# [Job item]
What is needed is a faithful copy of all the entries, with no pictures in it.

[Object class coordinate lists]
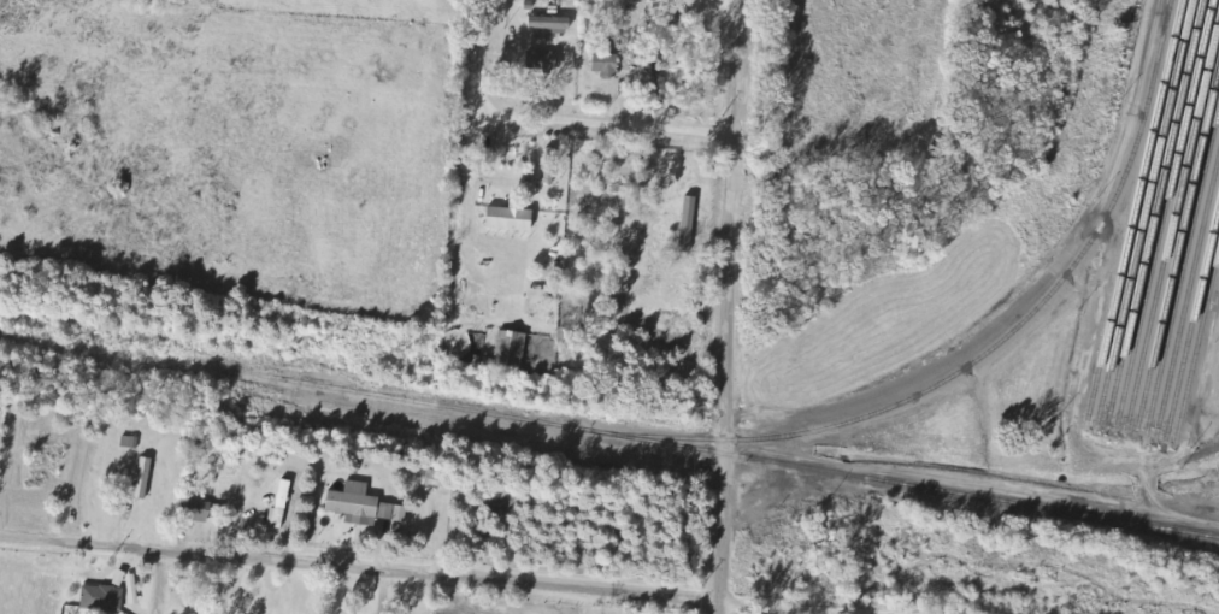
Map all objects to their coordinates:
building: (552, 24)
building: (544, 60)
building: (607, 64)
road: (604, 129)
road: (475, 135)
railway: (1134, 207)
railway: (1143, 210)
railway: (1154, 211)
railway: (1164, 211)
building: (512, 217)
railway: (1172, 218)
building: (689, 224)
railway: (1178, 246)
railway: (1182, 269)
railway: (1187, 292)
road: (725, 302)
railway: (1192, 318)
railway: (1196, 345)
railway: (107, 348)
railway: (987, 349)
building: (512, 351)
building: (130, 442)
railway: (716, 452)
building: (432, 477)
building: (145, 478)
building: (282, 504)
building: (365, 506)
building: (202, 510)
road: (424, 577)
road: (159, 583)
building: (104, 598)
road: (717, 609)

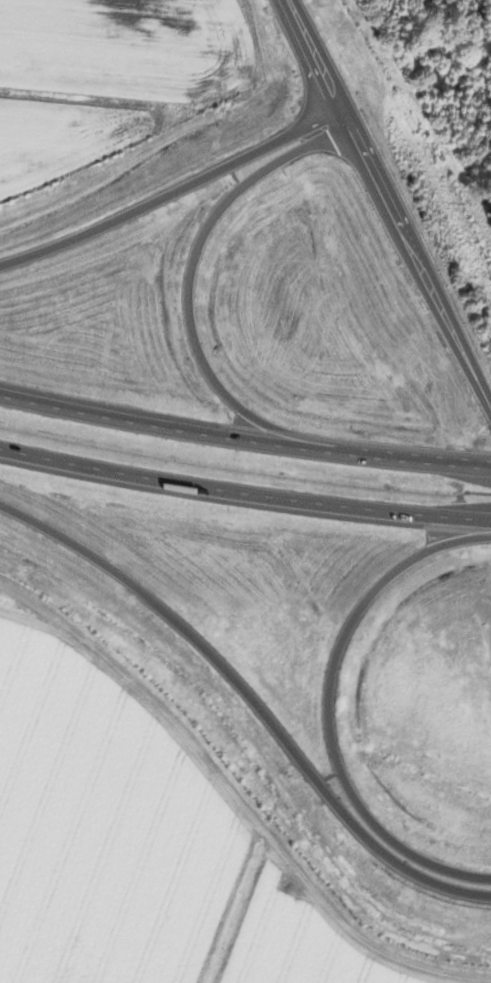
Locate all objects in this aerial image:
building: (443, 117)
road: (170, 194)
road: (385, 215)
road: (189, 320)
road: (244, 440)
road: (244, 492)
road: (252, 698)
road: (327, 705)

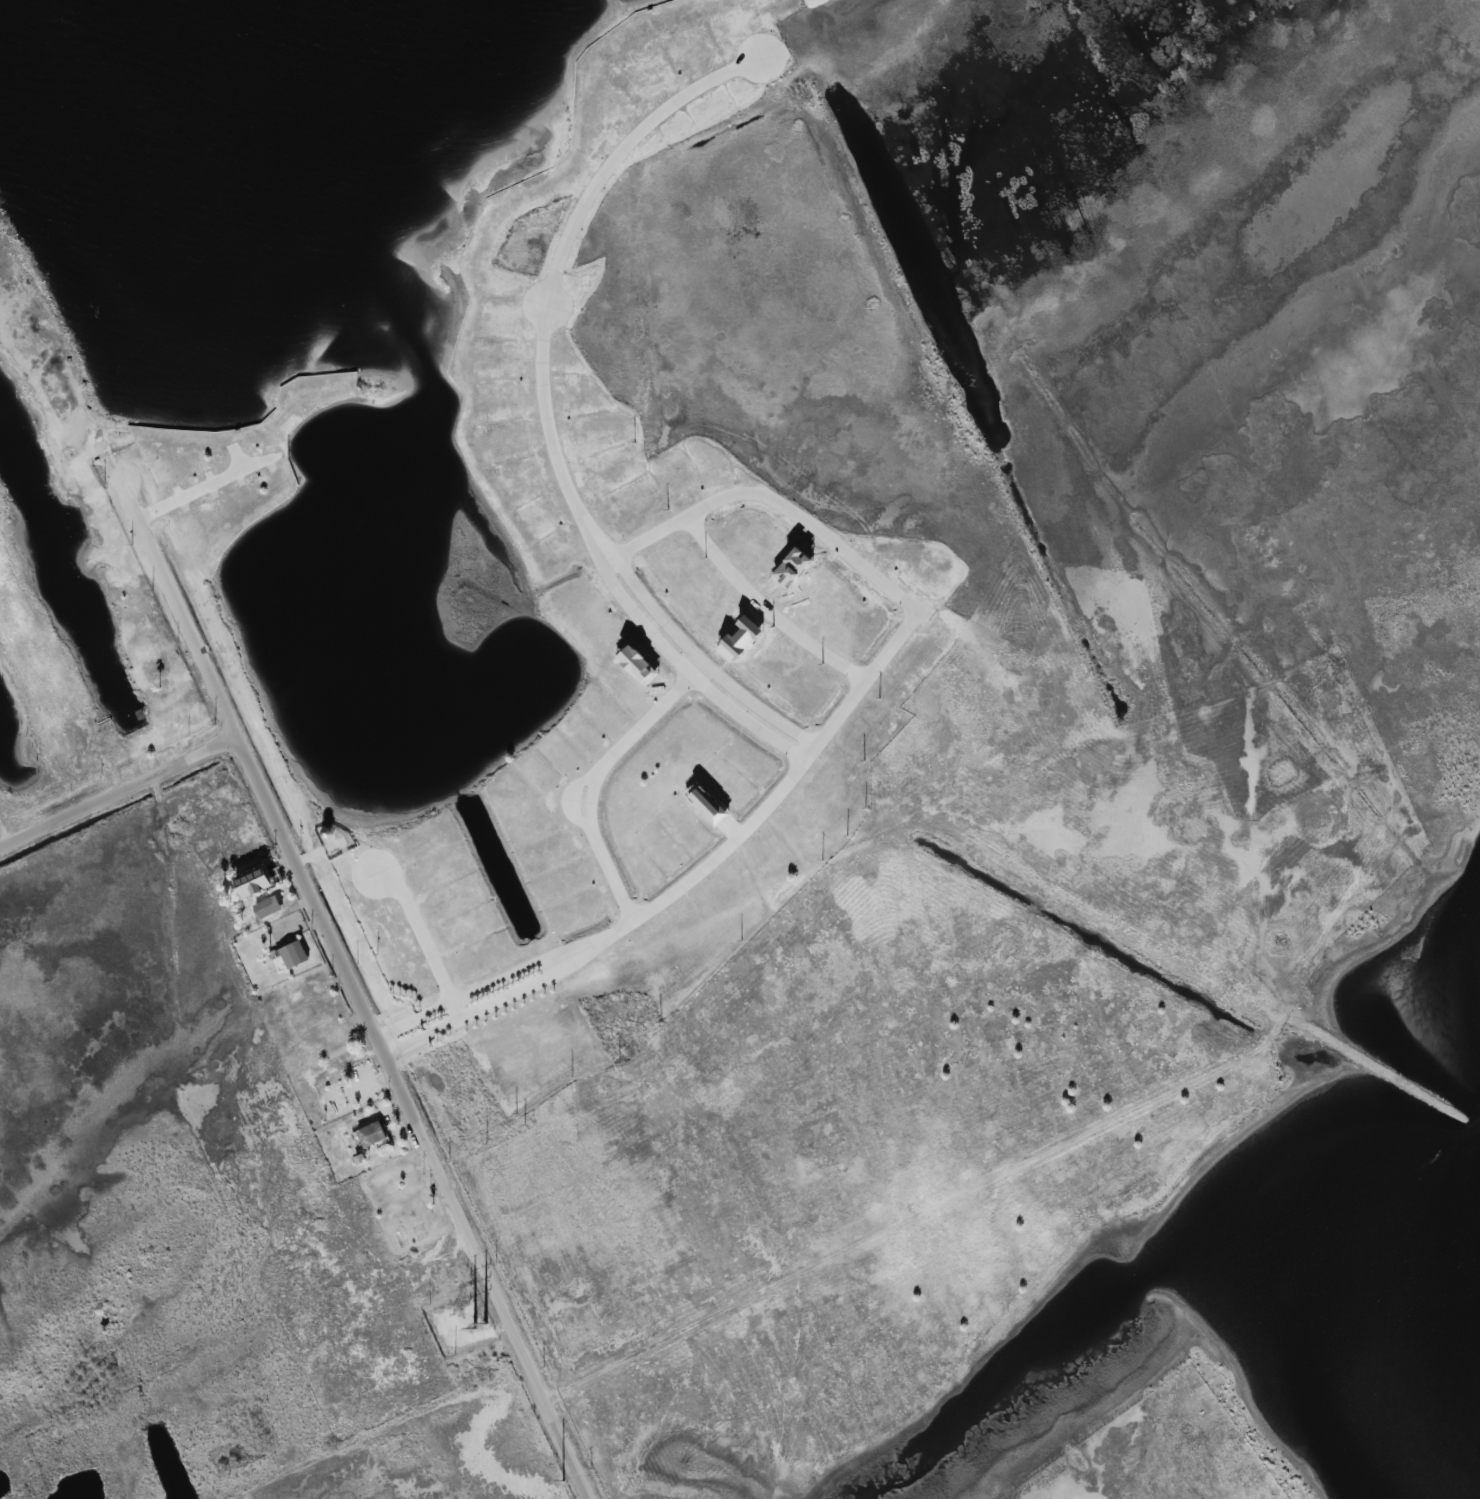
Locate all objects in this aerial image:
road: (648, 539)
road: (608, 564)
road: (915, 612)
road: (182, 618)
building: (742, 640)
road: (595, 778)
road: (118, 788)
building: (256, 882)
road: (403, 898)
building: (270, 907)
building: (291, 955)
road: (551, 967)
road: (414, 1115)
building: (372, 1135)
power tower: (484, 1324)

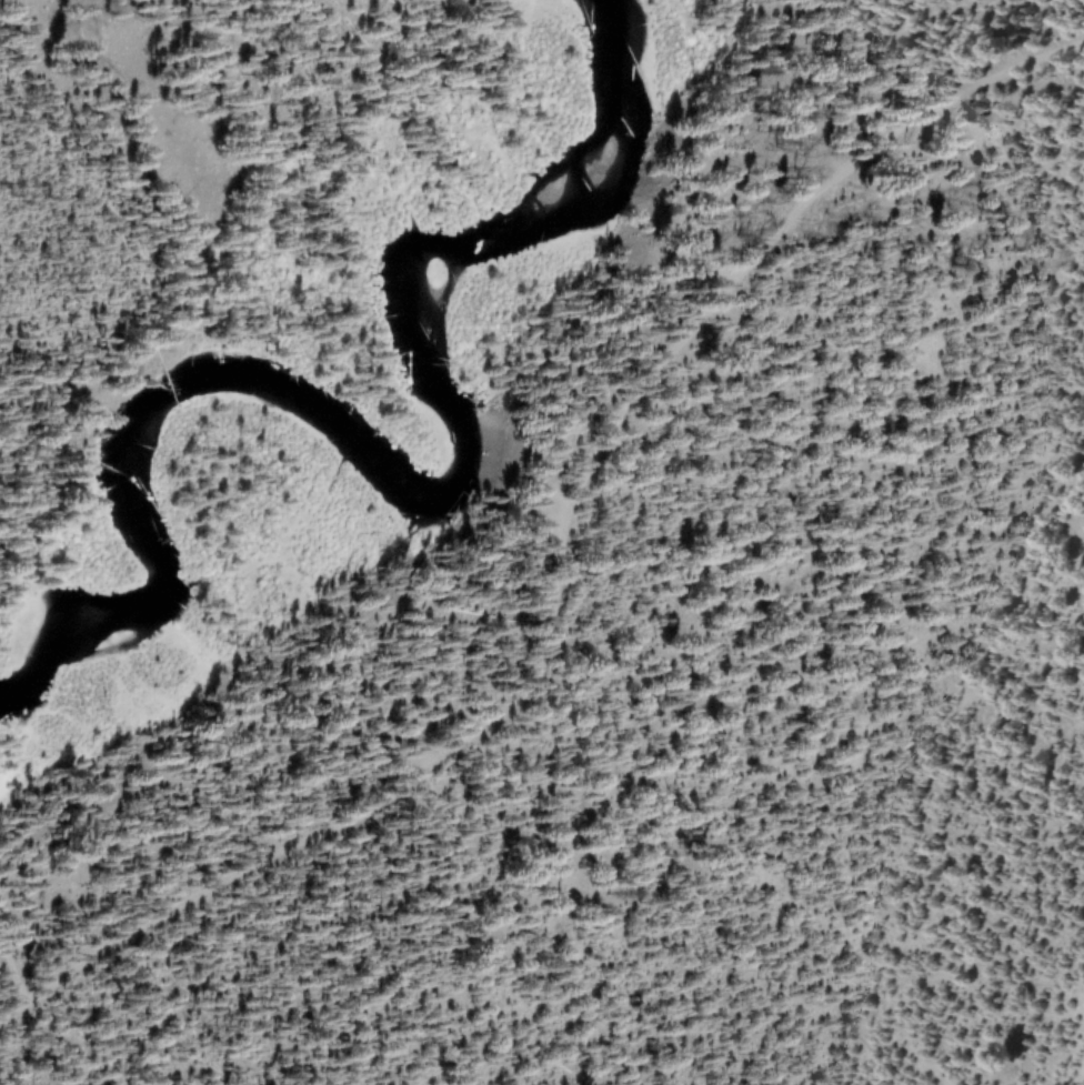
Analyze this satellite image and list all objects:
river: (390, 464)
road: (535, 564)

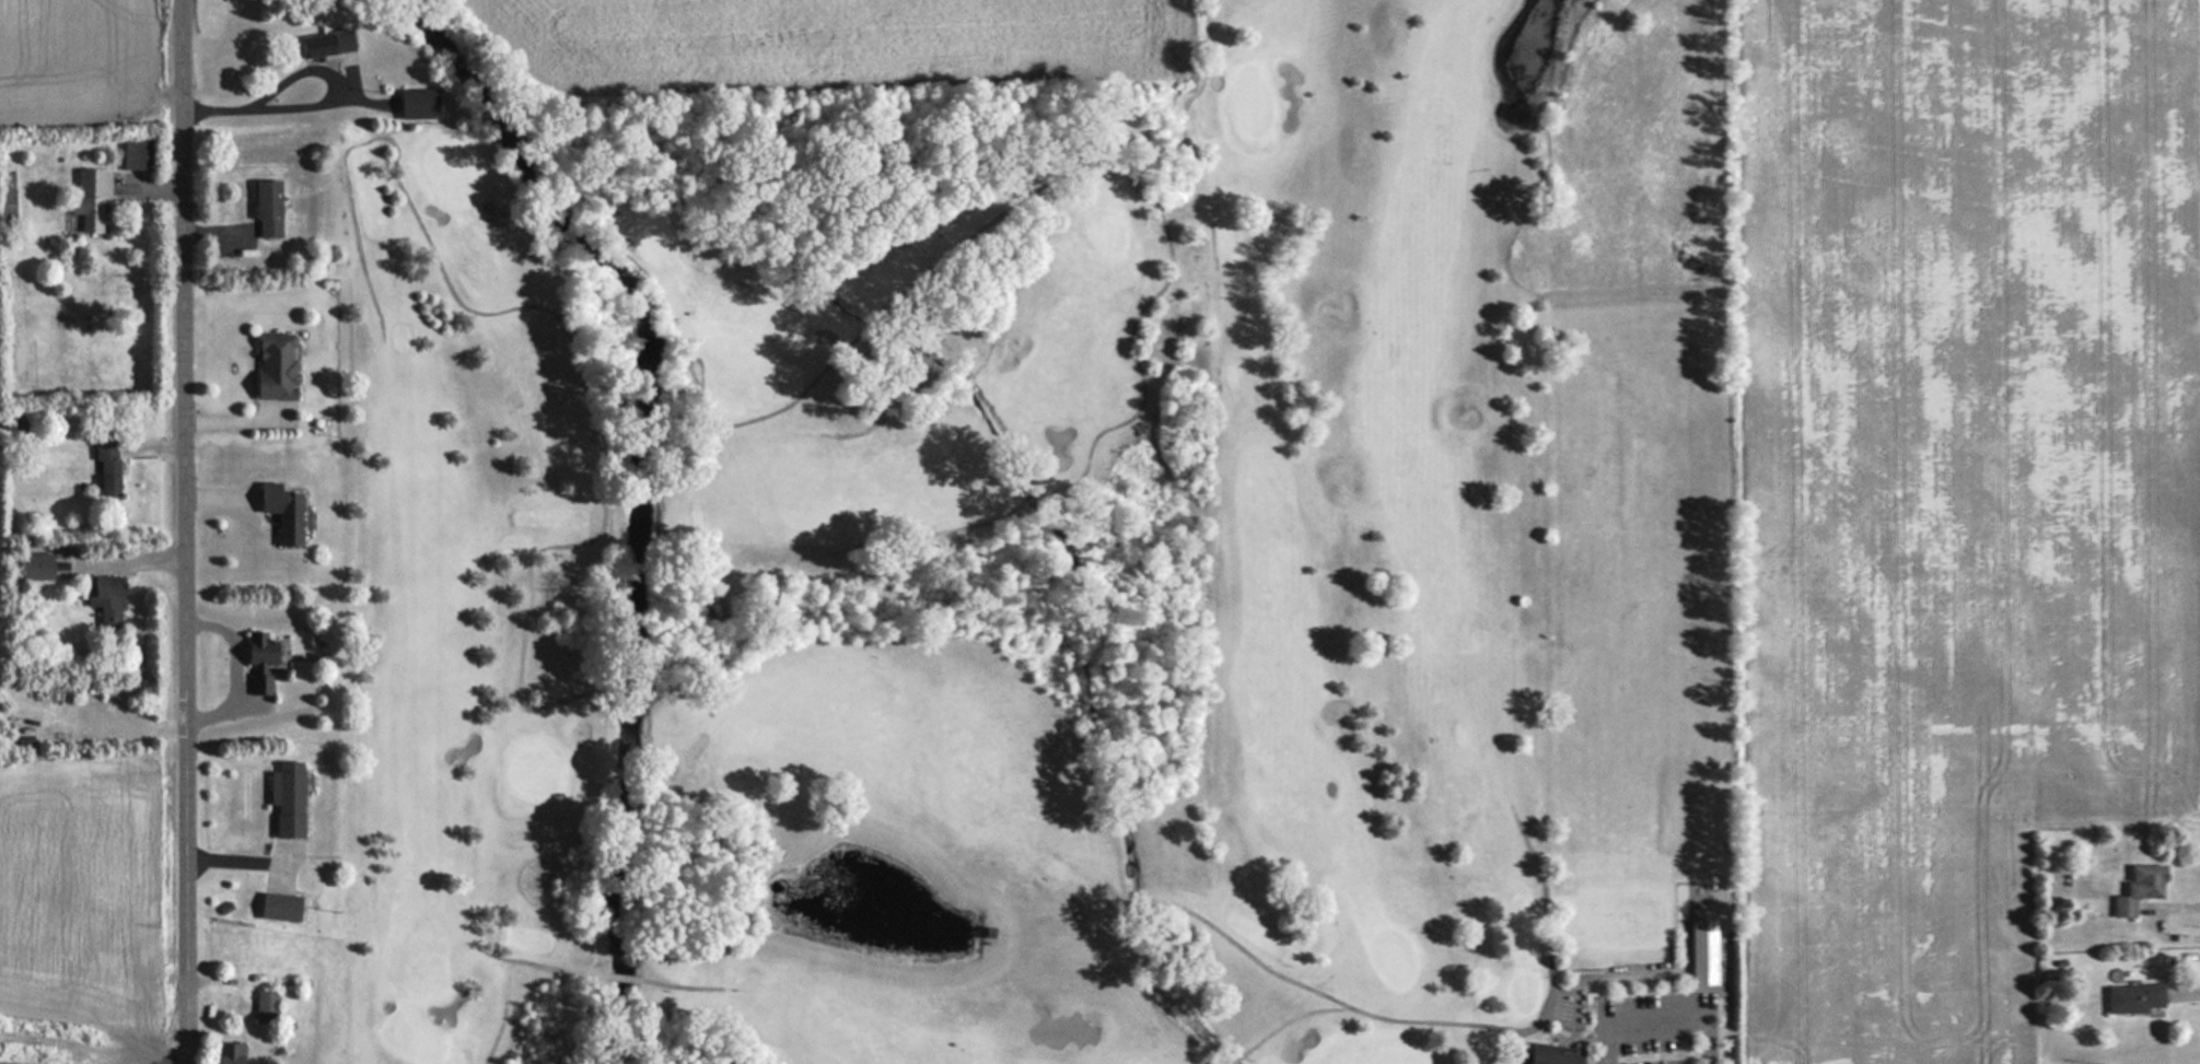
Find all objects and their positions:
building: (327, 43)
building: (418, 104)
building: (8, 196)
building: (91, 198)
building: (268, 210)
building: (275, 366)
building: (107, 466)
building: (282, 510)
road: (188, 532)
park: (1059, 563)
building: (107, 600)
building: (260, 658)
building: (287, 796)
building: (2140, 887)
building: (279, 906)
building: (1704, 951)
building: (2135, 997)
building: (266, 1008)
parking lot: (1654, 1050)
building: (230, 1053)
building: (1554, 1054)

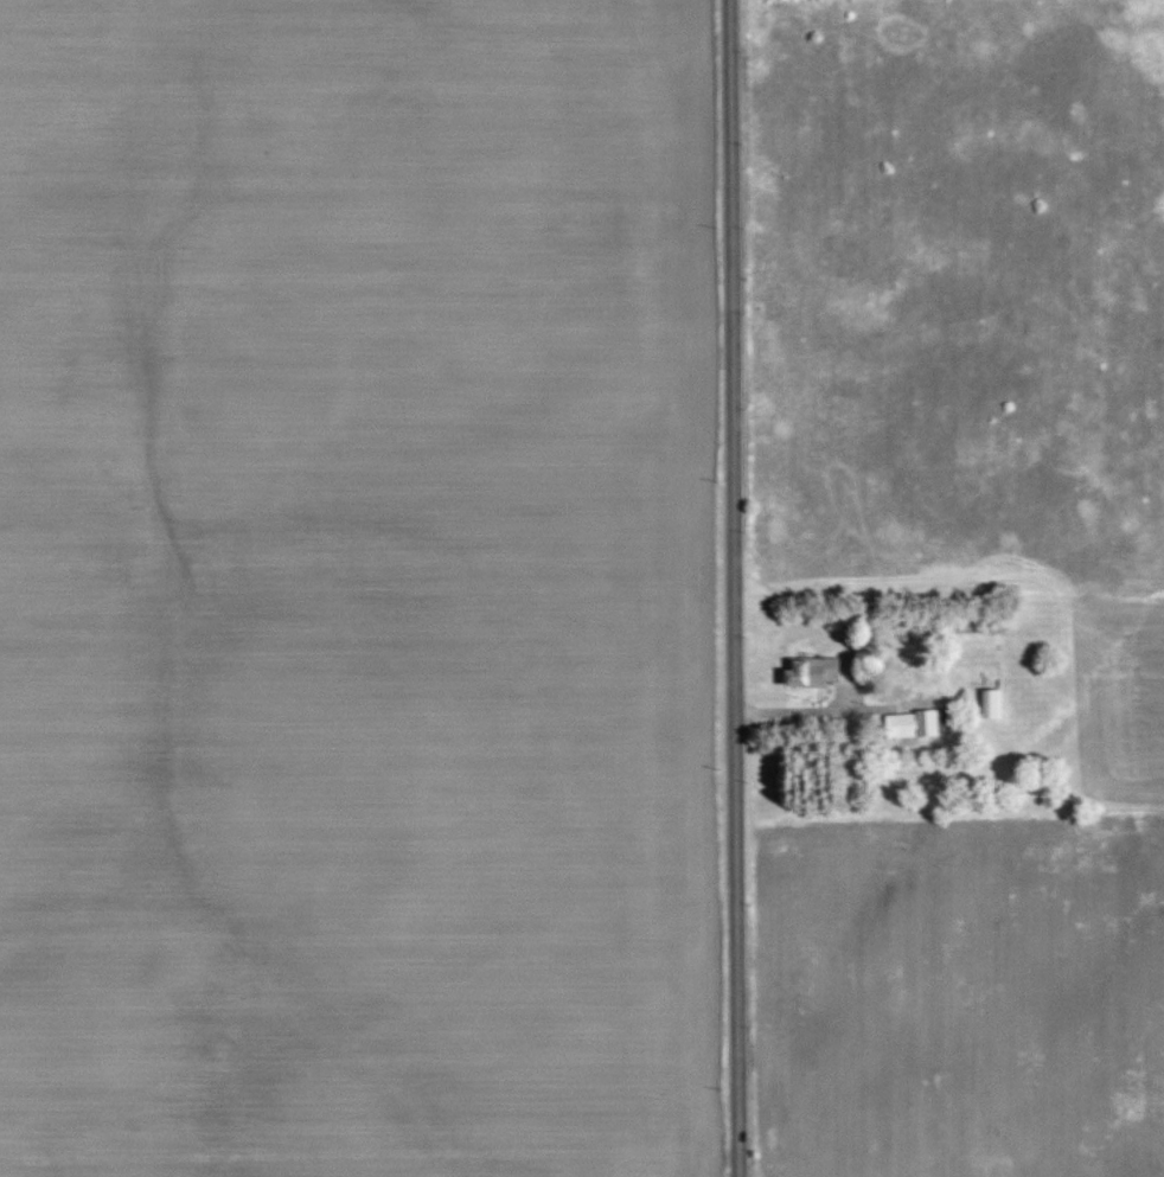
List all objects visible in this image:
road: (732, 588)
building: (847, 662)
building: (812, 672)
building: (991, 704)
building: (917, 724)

# [Solution to this exercise]
Map all objects to their coordinates:
building: (552, 24)
building: (544, 60)
building: (607, 64)
road: (604, 129)
road: (475, 135)
railway: (1134, 207)
railway: (1143, 210)
railway: (1154, 211)
railway: (1164, 211)
building: (512, 217)
railway: (1172, 218)
building: (689, 224)
railway: (1178, 246)
railway: (1182, 269)
railway: (1187, 292)
road: (725, 302)
railway: (1192, 318)
railway: (1196, 345)
railway: (107, 348)
railway: (987, 349)
building: (512, 351)
building: (130, 442)
railway: (716, 452)
building: (432, 477)
building: (145, 478)
building: (282, 504)
building: (365, 506)
building: (202, 510)
road: (424, 577)
road: (159, 583)
building: (104, 598)
road: (717, 609)

Locate all objects in this aerial image:
building: (443, 117)
road: (170, 194)
road: (385, 215)
road: (189, 320)
road: (244, 440)
road: (244, 492)
road: (252, 698)
road: (327, 705)

Locate all objects in this aerial image:
road: (648, 539)
road: (608, 564)
road: (915, 612)
road: (182, 618)
building: (742, 640)
road: (595, 778)
road: (118, 788)
building: (256, 882)
road: (403, 898)
building: (270, 907)
building: (291, 955)
road: (551, 967)
road: (414, 1115)
building: (372, 1135)
power tower: (484, 1324)

Analyze this satellite image and list all objects:
river: (390, 464)
road: (535, 564)

Find all objects and their positions:
building: (327, 43)
building: (418, 104)
building: (8, 196)
building: (91, 198)
building: (268, 210)
building: (275, 366)
building: (107, 466)
building: (282, 510)
road: (188, 532)
park: (1059, 563)
building: (107, 600)
building: (260, 658)
building: (287, 796)
building: (2140, 887)
building: (279, 906)
building: (1704, 951)
building: (2135, 997)
building: (266, 1008)
parking lot: (1654, 1050)
building: (230, 1053)
building: (1554, 1054)

List all objects visible in this image:
road: (732, 588)
building: (847, 662)
building: (812, 672)
building: (991, 704)
building: (917, 724)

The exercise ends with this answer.